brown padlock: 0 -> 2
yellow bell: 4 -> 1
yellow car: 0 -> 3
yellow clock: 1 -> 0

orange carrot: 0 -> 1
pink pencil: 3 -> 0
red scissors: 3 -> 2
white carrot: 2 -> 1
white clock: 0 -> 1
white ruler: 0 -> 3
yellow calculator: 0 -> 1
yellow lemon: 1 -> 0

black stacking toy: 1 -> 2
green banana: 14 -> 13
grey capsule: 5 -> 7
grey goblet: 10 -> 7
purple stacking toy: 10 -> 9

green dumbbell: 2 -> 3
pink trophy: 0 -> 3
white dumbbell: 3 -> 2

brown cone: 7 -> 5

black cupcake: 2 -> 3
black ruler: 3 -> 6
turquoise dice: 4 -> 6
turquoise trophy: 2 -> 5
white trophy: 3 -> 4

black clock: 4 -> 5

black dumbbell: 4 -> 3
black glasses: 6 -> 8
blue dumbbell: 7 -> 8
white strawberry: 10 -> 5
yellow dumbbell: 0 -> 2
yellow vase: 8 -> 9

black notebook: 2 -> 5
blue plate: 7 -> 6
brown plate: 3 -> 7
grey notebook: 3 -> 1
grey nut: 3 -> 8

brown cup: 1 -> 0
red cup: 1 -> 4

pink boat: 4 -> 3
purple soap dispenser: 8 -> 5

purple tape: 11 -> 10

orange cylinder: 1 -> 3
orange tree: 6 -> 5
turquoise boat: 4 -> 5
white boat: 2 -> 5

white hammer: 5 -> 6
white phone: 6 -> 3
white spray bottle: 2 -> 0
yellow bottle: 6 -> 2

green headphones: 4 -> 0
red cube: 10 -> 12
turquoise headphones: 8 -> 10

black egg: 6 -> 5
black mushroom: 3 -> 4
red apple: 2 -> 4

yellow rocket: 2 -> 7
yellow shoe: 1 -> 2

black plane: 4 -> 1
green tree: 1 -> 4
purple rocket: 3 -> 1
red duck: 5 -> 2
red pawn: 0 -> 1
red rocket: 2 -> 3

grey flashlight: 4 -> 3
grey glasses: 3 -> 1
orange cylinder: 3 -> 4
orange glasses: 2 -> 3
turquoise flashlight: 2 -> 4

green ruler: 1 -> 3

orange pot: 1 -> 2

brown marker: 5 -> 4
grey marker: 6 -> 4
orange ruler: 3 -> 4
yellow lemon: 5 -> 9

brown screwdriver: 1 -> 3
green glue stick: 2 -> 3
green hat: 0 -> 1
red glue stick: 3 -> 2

▶ **WORK TO COMPLETE**:
Your answer must be the lines from the first line of the records through the line containing "grey goblet: 10 -> 7", copied exactly.

▶ **EXERCISE RESULT**:
brown padlock: 0 -> 2
yellow bell: 4 -> 1
yellow car: 0 -> 3
yellow clock: 1 -> 0

orange carrot: 0 -> 1
pink pencil: 3 -> 0
red scissors: 3 -> 2
white carrot: 2 -> 1
white clock: 0 -> 1
white ruler: 0 -> 3
yellow calculator: 0 -> 1
yellow lemon: 1 -> 0

black stacking toy: 1 -> 2
green banana: 14 -> 13
grey capsule: 5 -> 7
grey goblet: 10 -> 7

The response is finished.